Input data START

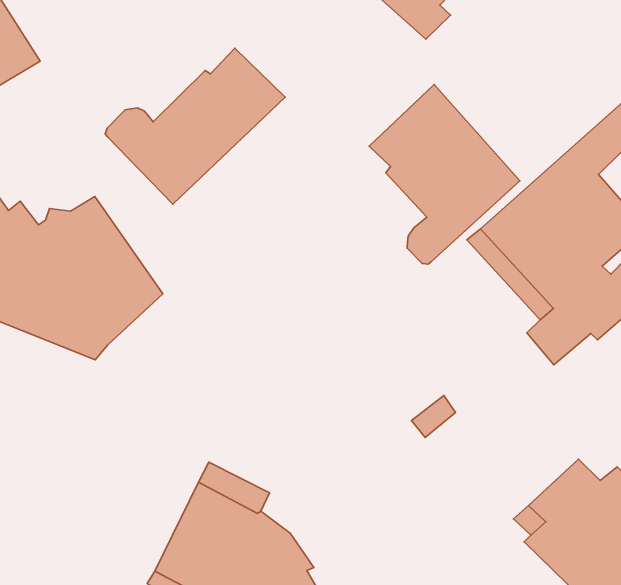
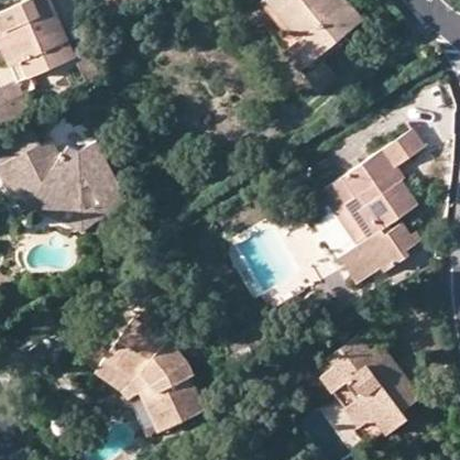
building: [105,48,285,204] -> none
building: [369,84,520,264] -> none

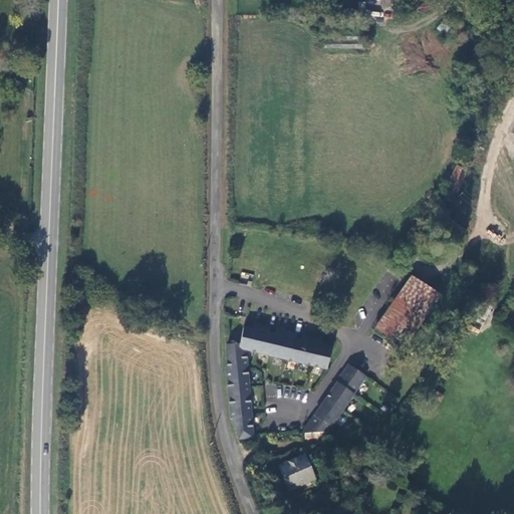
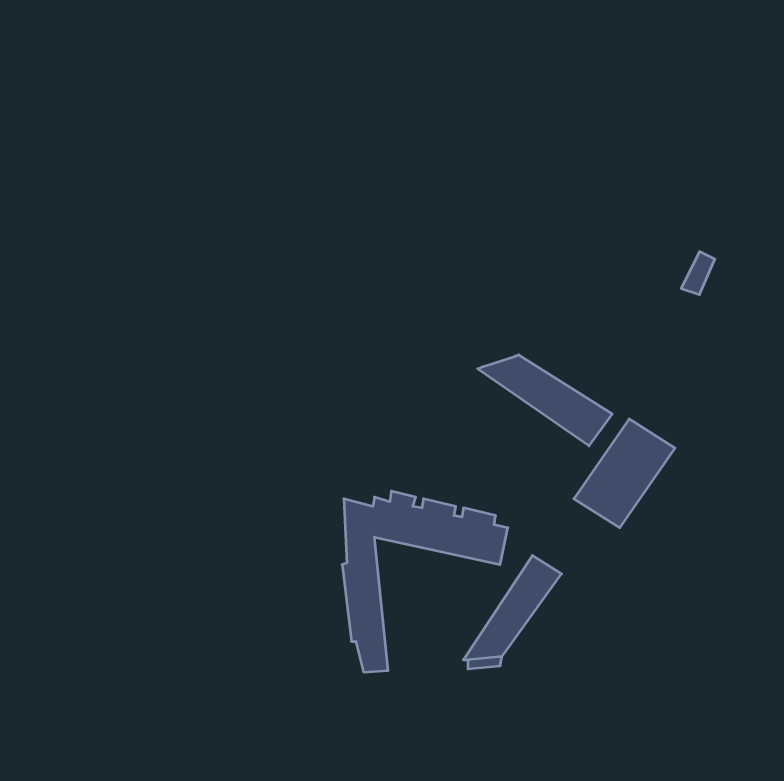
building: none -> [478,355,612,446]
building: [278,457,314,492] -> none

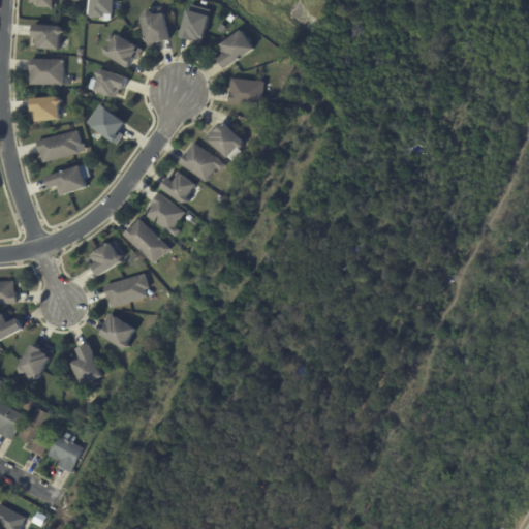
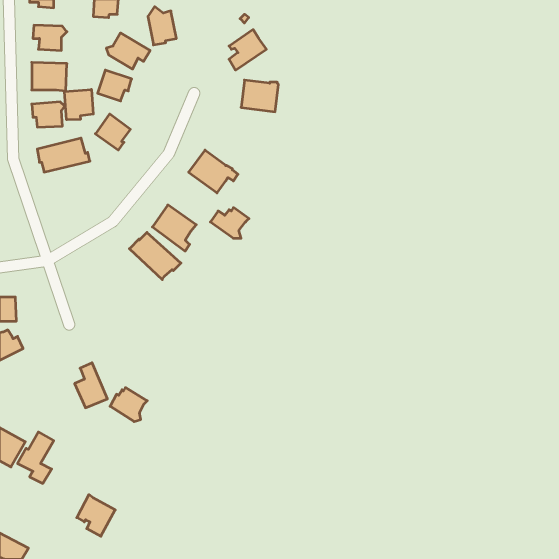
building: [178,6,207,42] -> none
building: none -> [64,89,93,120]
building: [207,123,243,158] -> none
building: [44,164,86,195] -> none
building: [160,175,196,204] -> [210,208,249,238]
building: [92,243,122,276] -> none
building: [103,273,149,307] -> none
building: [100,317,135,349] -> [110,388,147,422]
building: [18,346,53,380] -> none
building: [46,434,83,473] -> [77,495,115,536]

Input data END

◆ **Task to carry out**:
Show every line of the material above in which "none" is present.

◆ **Reply to the exercise**:
building: [105,48,285,204] -> none
building: [369,84,520,264] -> none
building: none -> [478,355,612,446]
building: [278,457,314,492] -> none
building: [178,6,207,42] -> none
building: none -> [64,89,93,120]
building: [207,123,243,158] -> none
building: [44,164,86,195] -> none
building: [92,243,122,276] -> none
building: [103,273,149,307] -> none
building: [18,346,53,380] -> none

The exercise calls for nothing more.